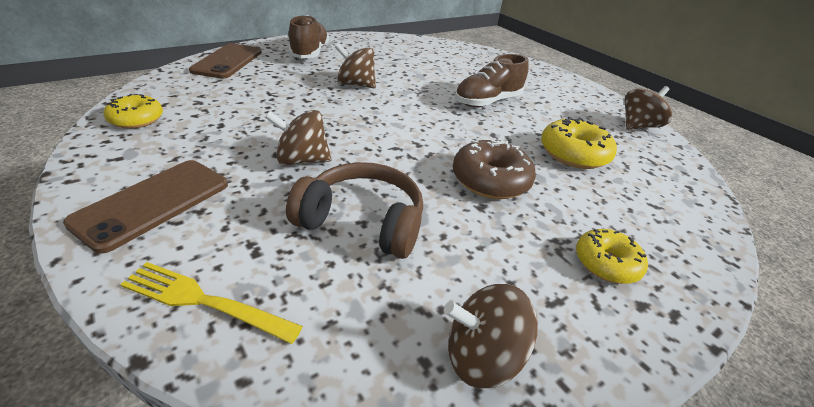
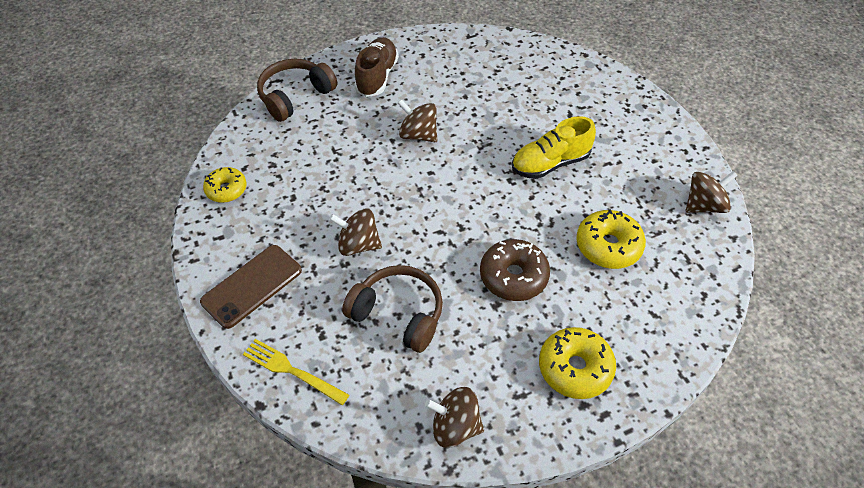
camera: 15 degrees right, 15 degrees up
brown phone [189,43,262,79] -> brown headphones [257,59,337,122]
brown shoe [455,54,529,107] -> yellow shoe [512,116,596,179]
yellow donut [576,229,648,284] -> yellow donut [539,327,616,399], size x1.50

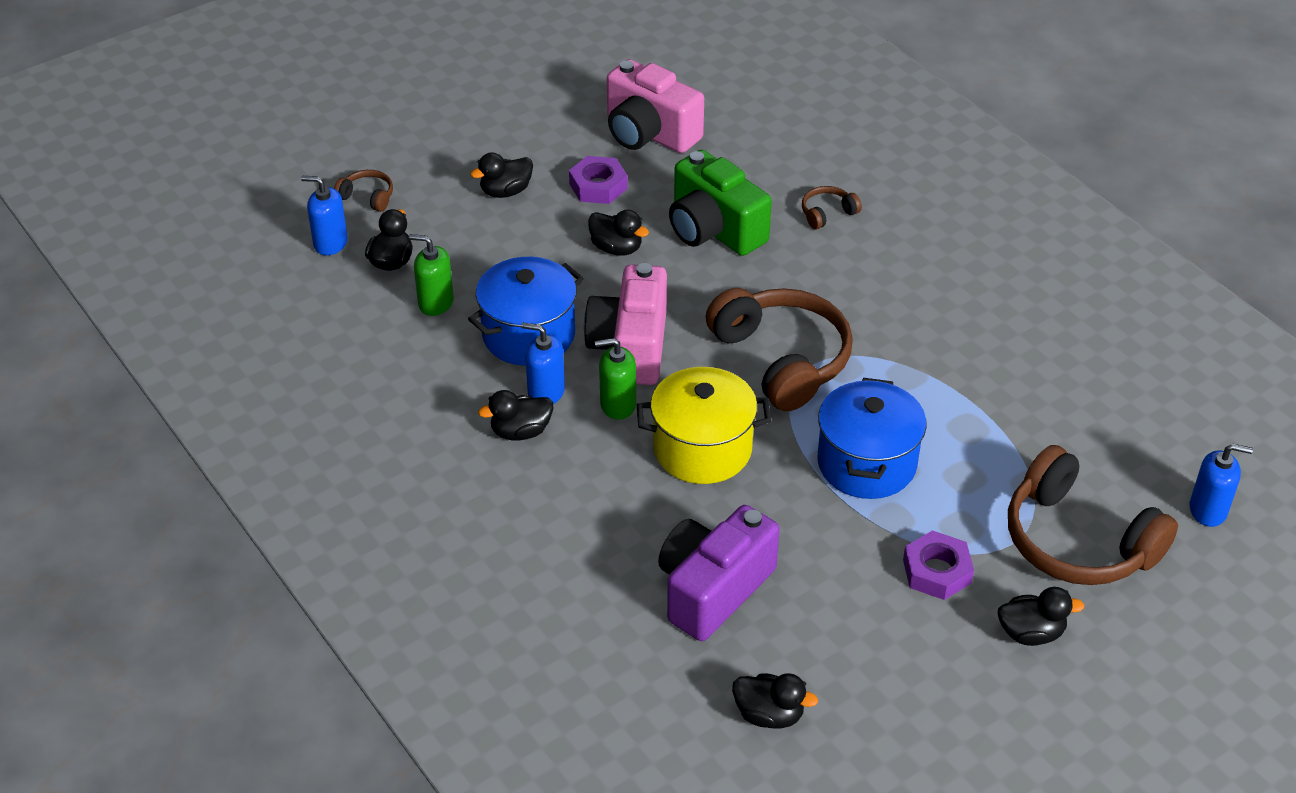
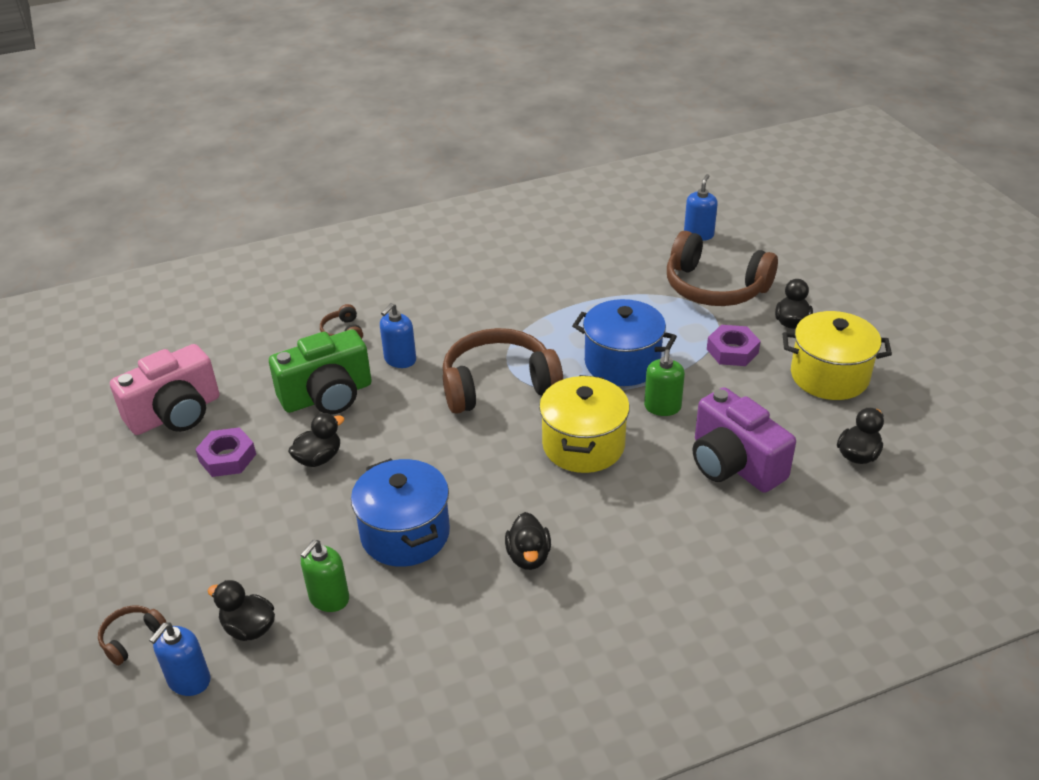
camera: 75 degrees left, 5 degrees down
black duck [470,152,533,198] -> none
blue soap dispenser [522,323,565,404] -> blue soap dispenser moved to [380,303,416,368]
pink camera [584,263,667,385] -> none
green soap dispenser [595,338,636,420] -> green soap dispenser moved to [644,349,685,416]
brown headphones [1008,445,1178,585] -> brown headphones turned 60 degrees clockwise [667,231,778,306]
none -> yellow pot [783,311,892,400]

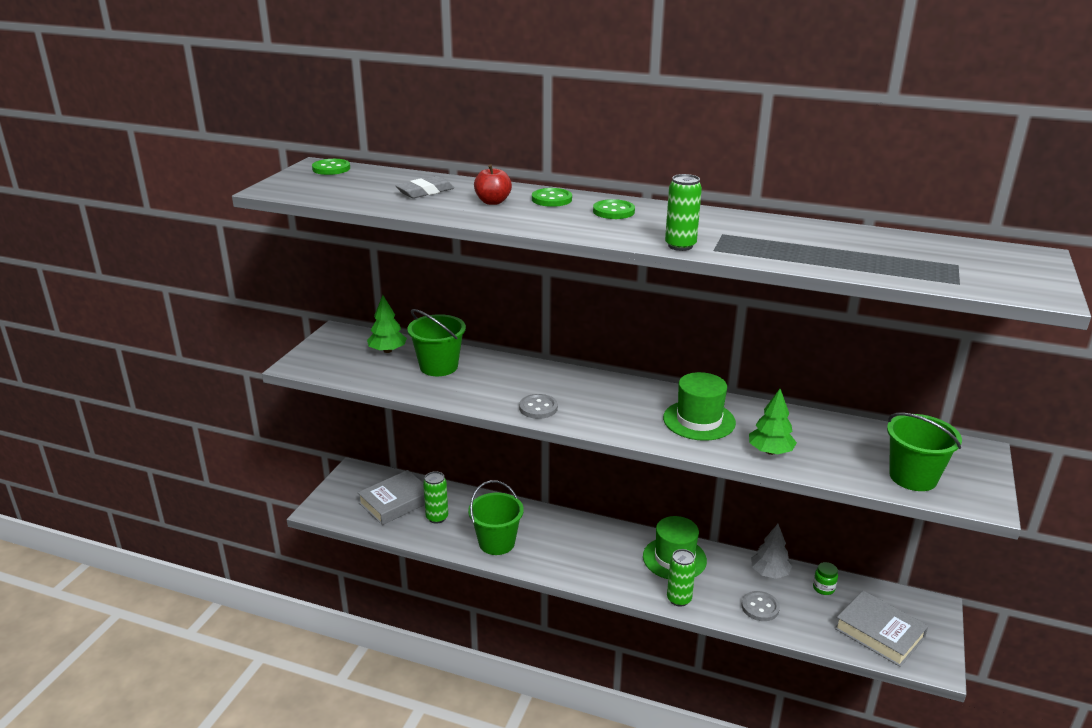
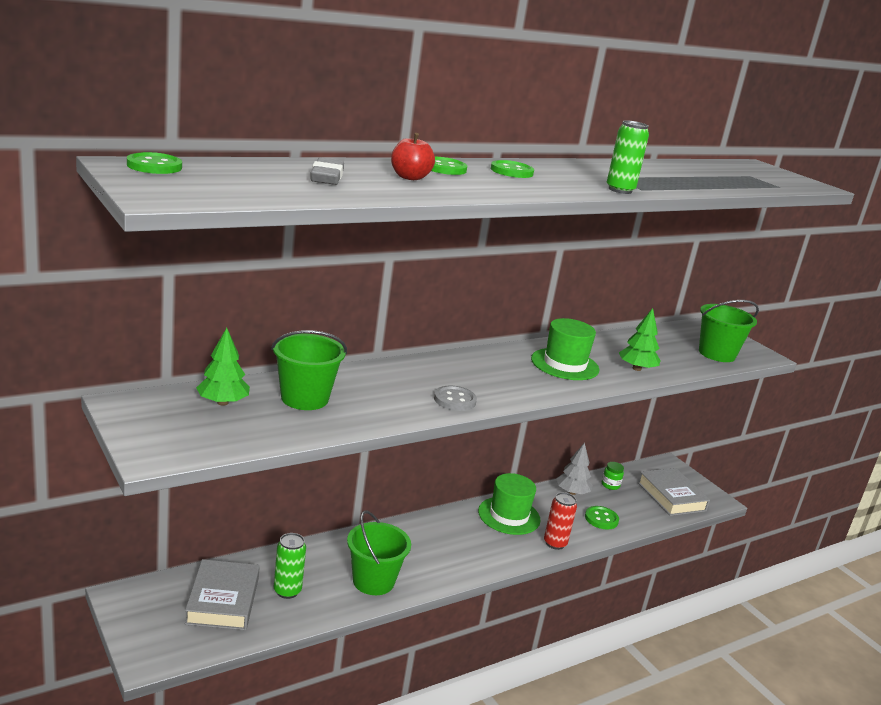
camera: 55 degrees left, 5 degrees down
green can [667,549,696,607] -> red can [544,492,577,550]
grey button [741,591,780,621] -> green button [585,506,619,530]
grey book [834,591,928,667] -> grey book turned 75 degrees clockwise [638,468,710,516]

========

Problem description:
For this exercise, find all lines in the records containing the word "soap" and copy them.

Reply to the task:
blue soap dispenser [522,323,565,404] -> blue soap dispenser moved to [380,303,416,368]
green soap dispenser [595,338,636,420] -> green soap dispenser moved to [644,349,685,416]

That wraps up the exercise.